The problem: The answer is the number of lines in the data that contain the word "none"; give it alone.

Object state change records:
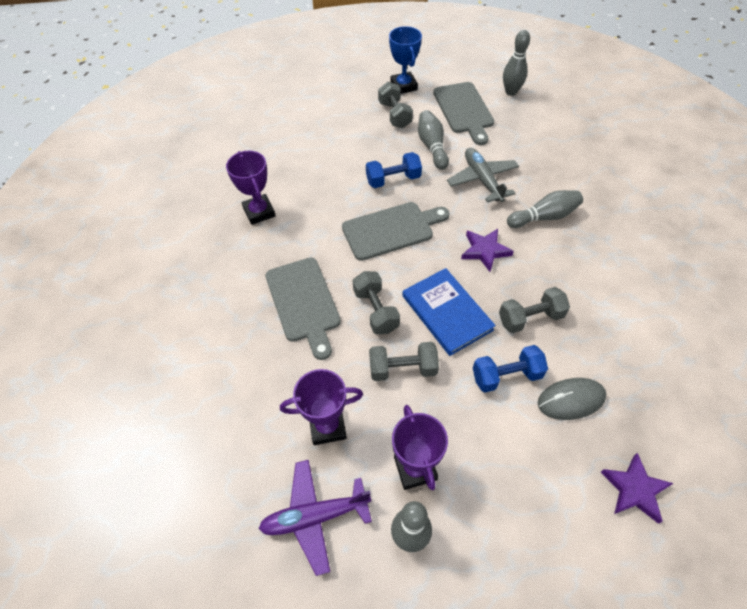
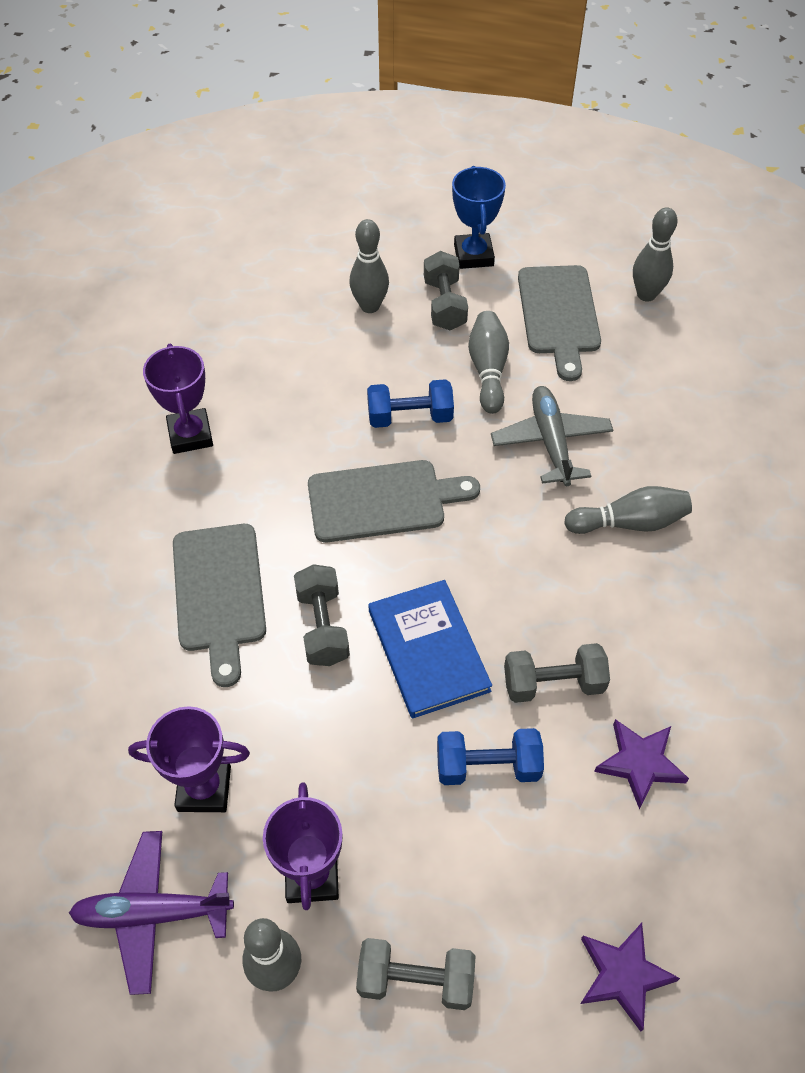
camera: 10 degrees right, 0 degrees up
(350, 122) = (370, 306): none -> grey bowling pin
(403, 369) = (337, 724): grey dumbbell -> grey dumbbell (415, 980)
(485, 251) = (517, 561): purple star -> purple star (640, 763)
(571, 400) = (573, 823): grey mouse -> none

Result of this task: 2